* How to complete this task
Your answer should hold only the lines from the one containing "brown_phone (183, 356, 334, 484) -> none" through the last line below, copied exactly; pictures stay out.

[Dataset entries — start]

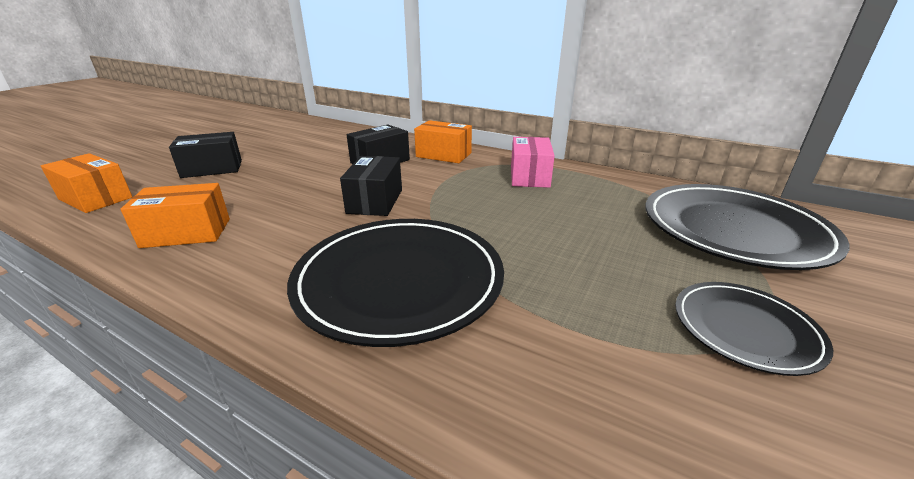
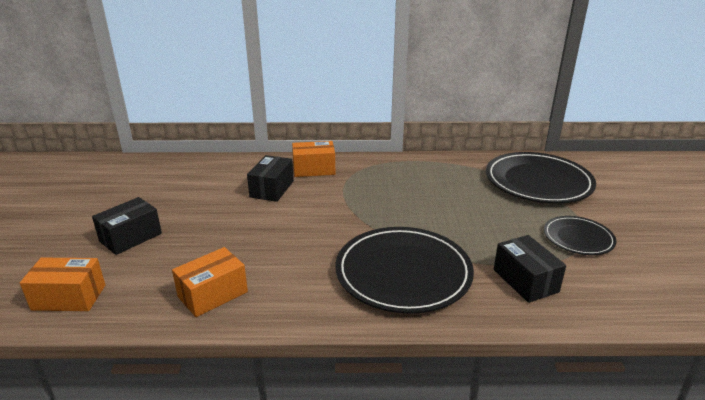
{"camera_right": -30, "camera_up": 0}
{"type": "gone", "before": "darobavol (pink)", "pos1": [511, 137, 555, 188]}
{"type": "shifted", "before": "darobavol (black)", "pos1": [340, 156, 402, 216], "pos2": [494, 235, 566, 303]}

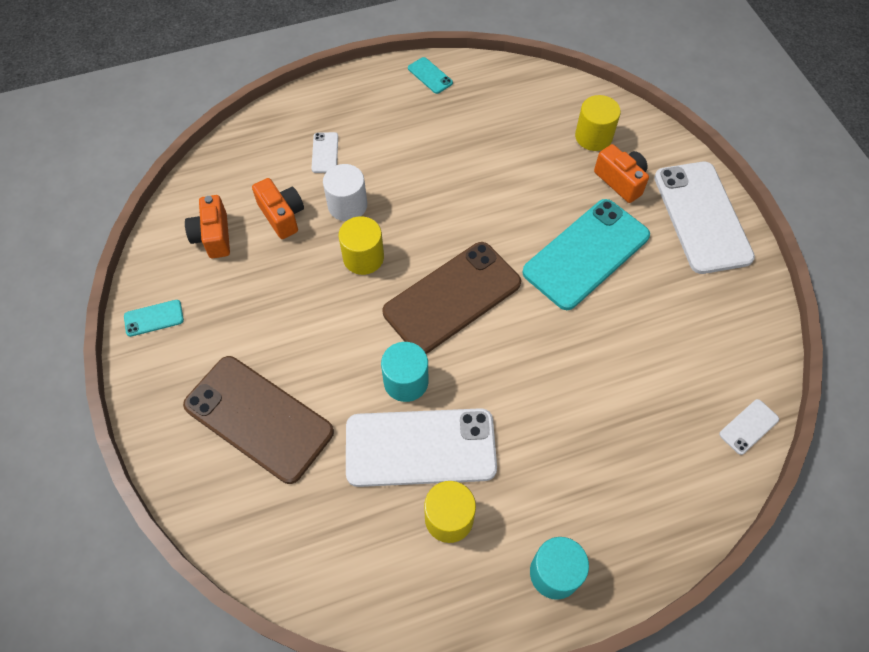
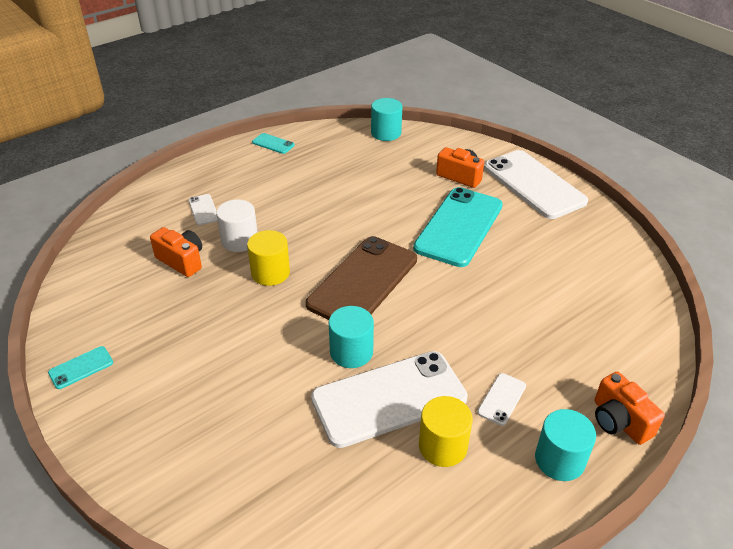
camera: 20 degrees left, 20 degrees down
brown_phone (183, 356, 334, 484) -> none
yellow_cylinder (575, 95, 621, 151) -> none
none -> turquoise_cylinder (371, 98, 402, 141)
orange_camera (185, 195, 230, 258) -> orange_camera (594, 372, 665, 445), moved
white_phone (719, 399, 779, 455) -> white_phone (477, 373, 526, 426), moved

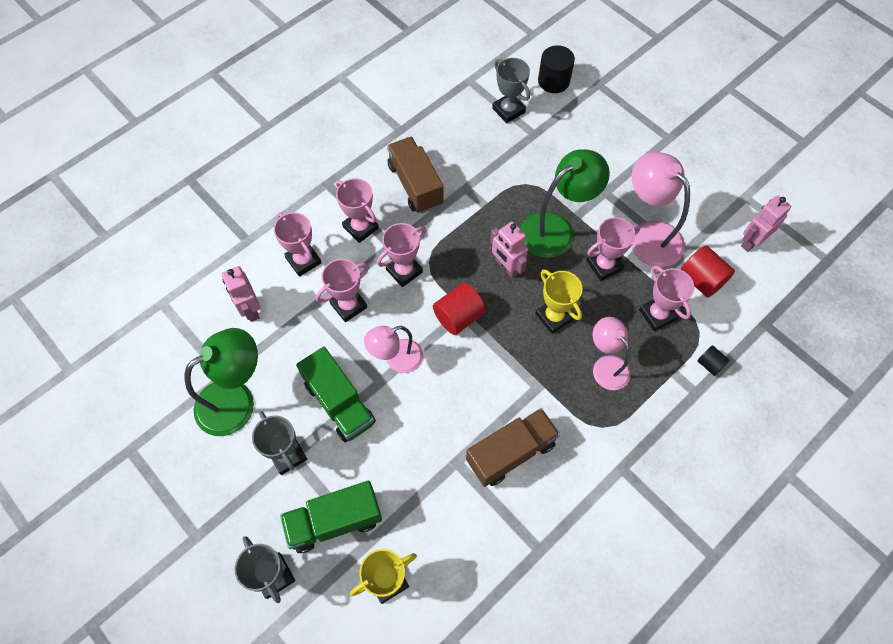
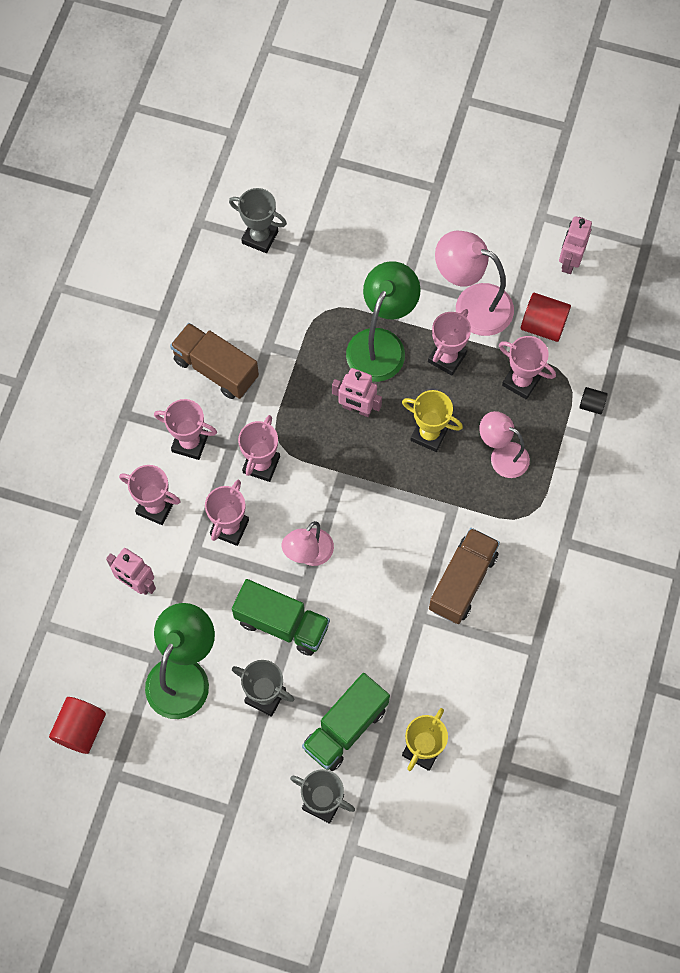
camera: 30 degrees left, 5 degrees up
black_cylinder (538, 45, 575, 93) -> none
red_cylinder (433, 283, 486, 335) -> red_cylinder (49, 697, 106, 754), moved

[Dataset entries — finish]

* Solution to this exercise
brown_phone (183, 356, 334, 484) -> none
yellow_cylinder (575, 95, 621, 151) -> none
none -> turquoise_cylinder (371, 98, 402, 141)
orange_camera (185, 195, 230, 258) -> orange_camera (594, 372, 665, 445), moved
white_phone (719, 399, 779, 455) -> white_phone (477, 373, 526, 426), moved

camera: 30 degrees left, 5 degrees up
black_cylinder (538, 45, 575, 93) -> none
red_cylinder (433, 283, 486, 335) -> red_cylinder (49, 697, 106, 754), moved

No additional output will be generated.